[GOAL OF THE EXERCISE]
In the listing below, print exactly the lines between the line holding "R19: 33k (N8, N10) -> 22k (N8, N10)" and the line holding "U2 pin in+: N13 -> N16", inclusive, and no more.

[DATA SUPPLIED]

┏━━

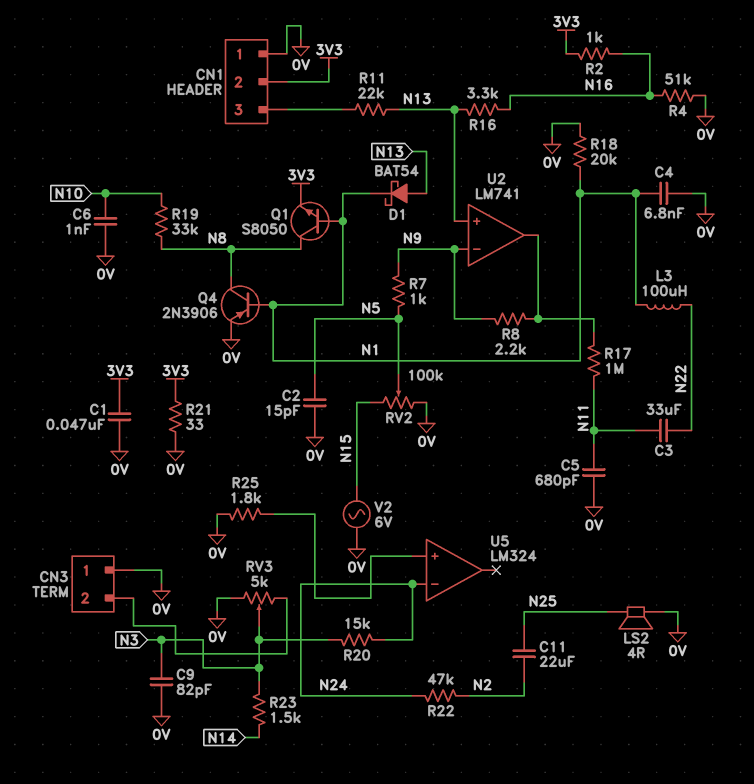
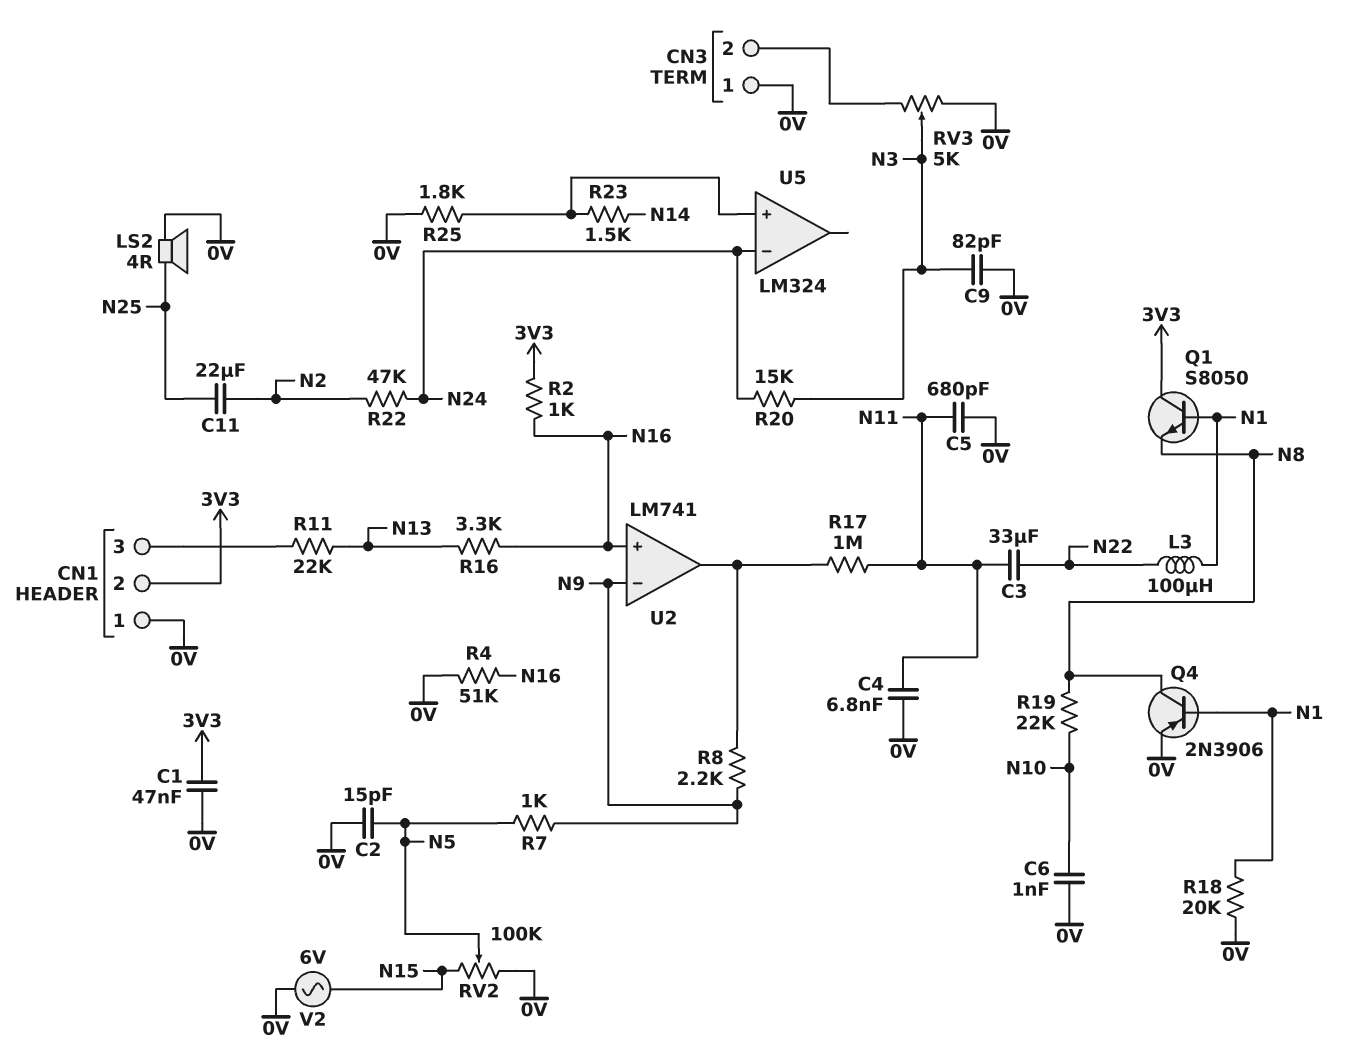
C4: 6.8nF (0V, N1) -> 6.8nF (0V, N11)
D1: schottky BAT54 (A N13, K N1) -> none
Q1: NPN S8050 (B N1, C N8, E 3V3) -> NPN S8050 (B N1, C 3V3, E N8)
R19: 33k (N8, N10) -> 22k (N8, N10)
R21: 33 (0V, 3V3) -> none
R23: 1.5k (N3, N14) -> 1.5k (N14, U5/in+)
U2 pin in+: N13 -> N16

┗━━
┏━━

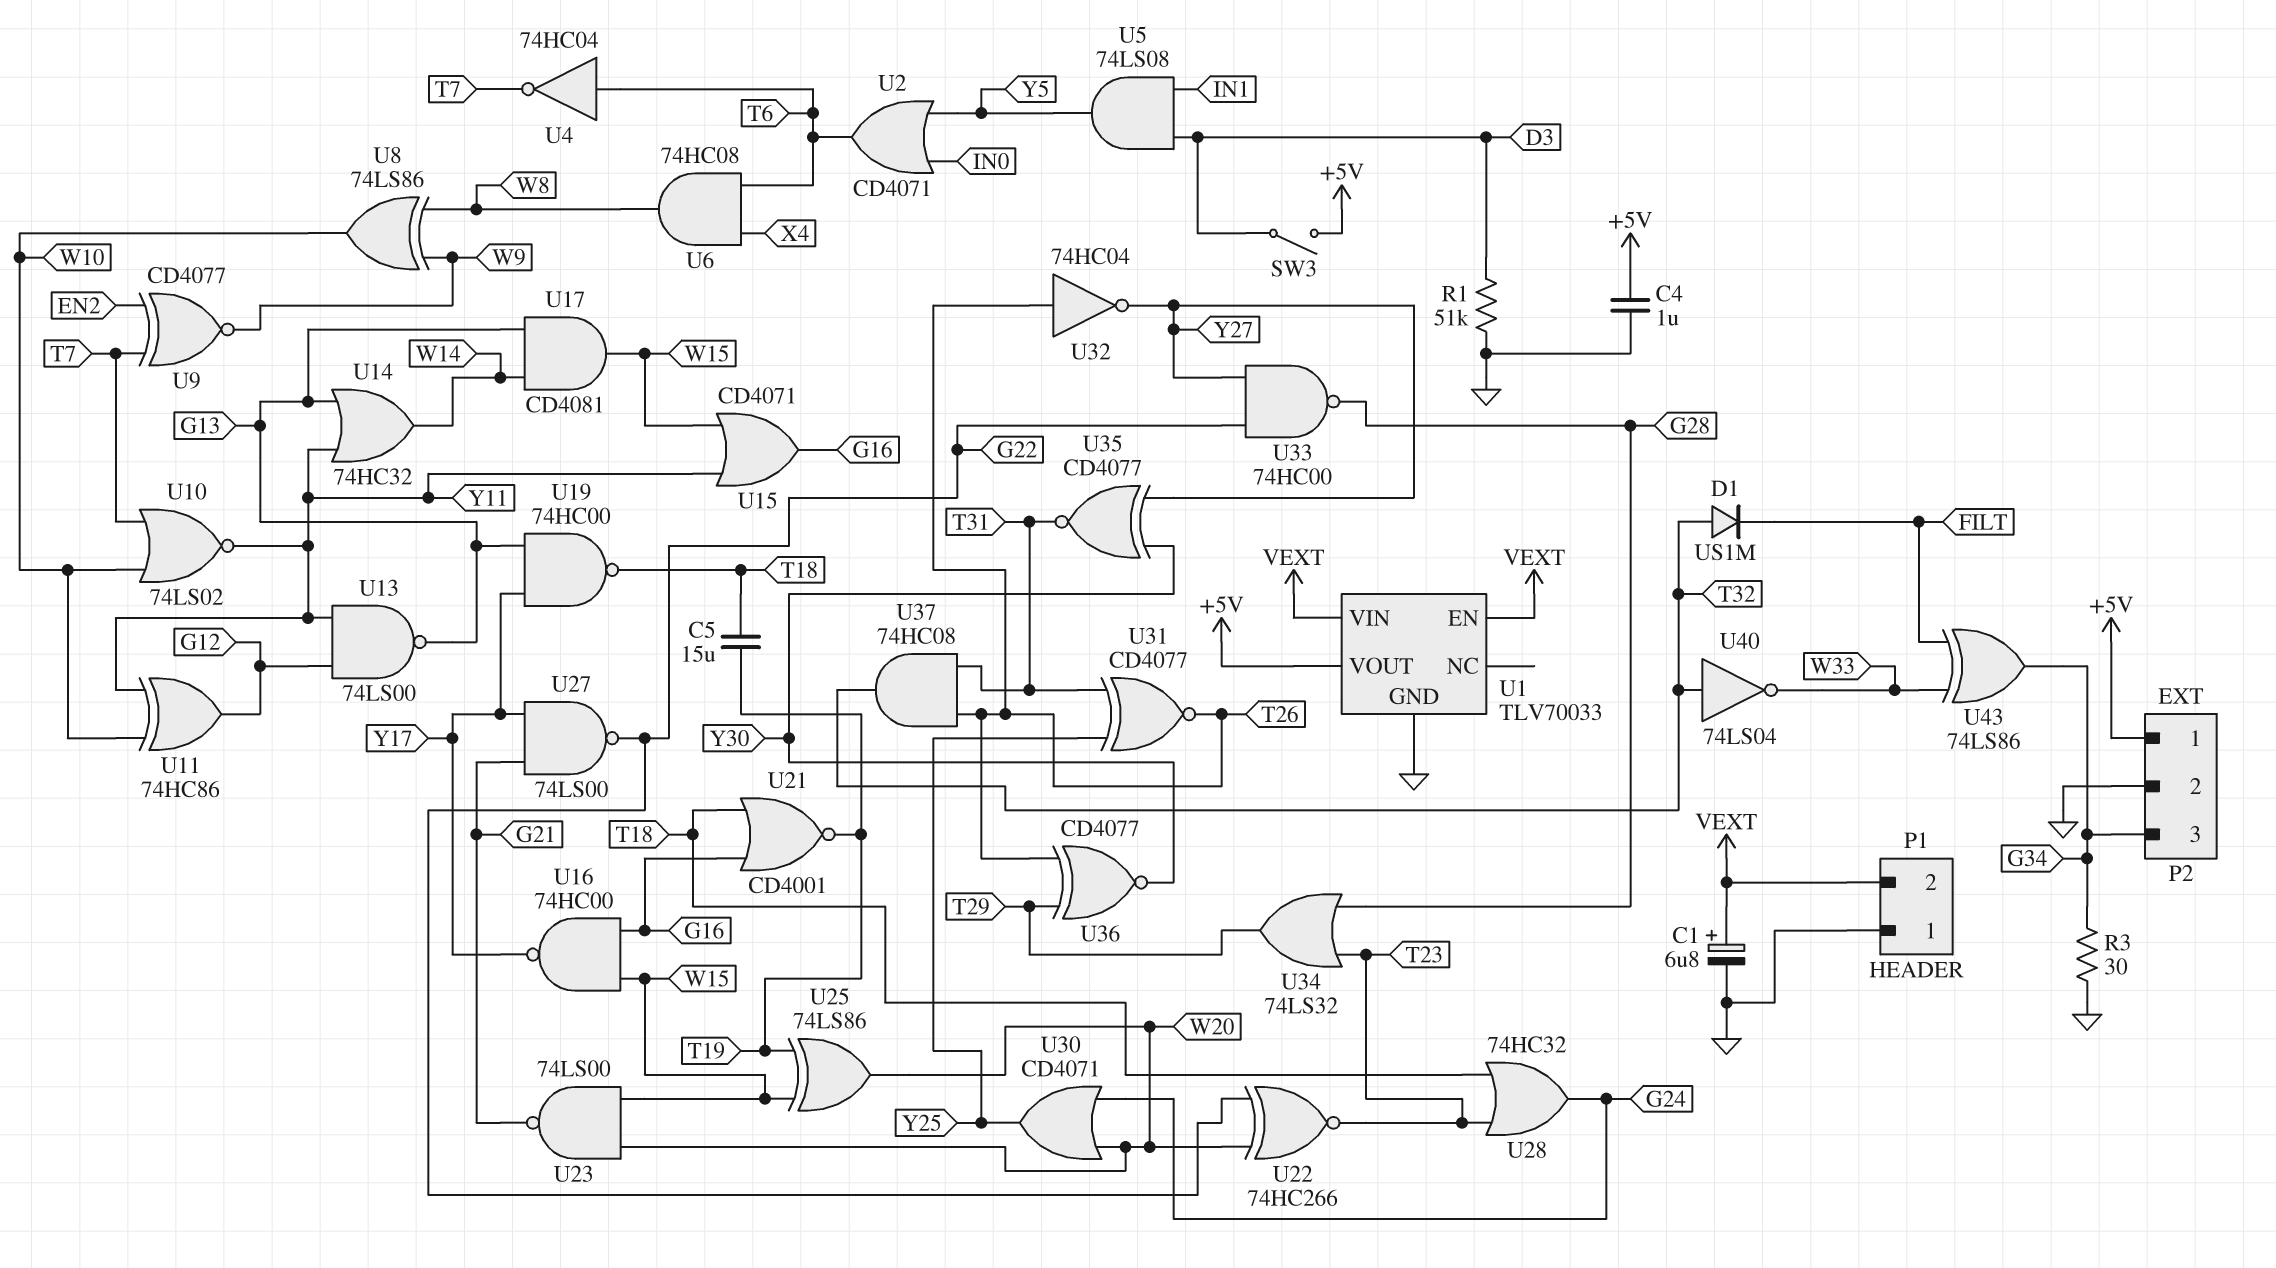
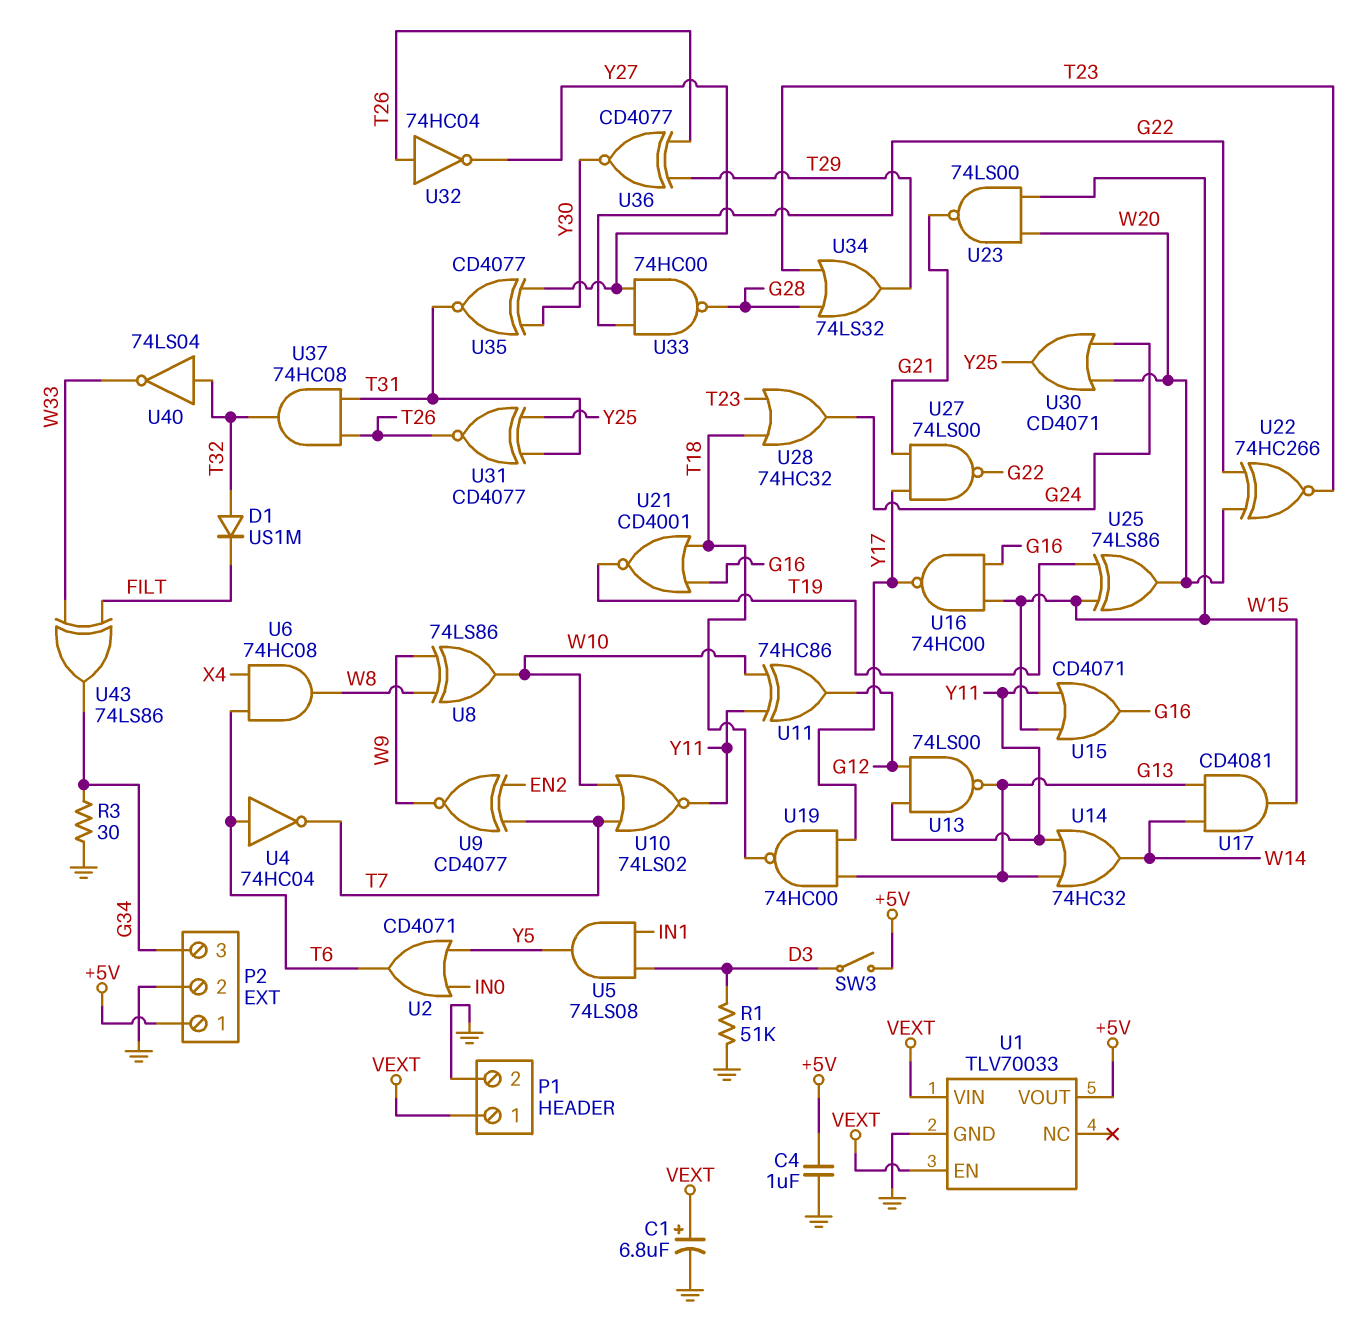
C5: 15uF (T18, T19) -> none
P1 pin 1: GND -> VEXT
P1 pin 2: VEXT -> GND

┗━━

[SOLUTION TO THE PROBLEM]
R19: 33k (N8, N10) -> 22k (N8, N10)
R21: 33 (0V, 3V3) -> none
R23: 1.5k (N3, N14) -> 1.5k (N14, U5/in+)
U2 pin in+: N13 -> N16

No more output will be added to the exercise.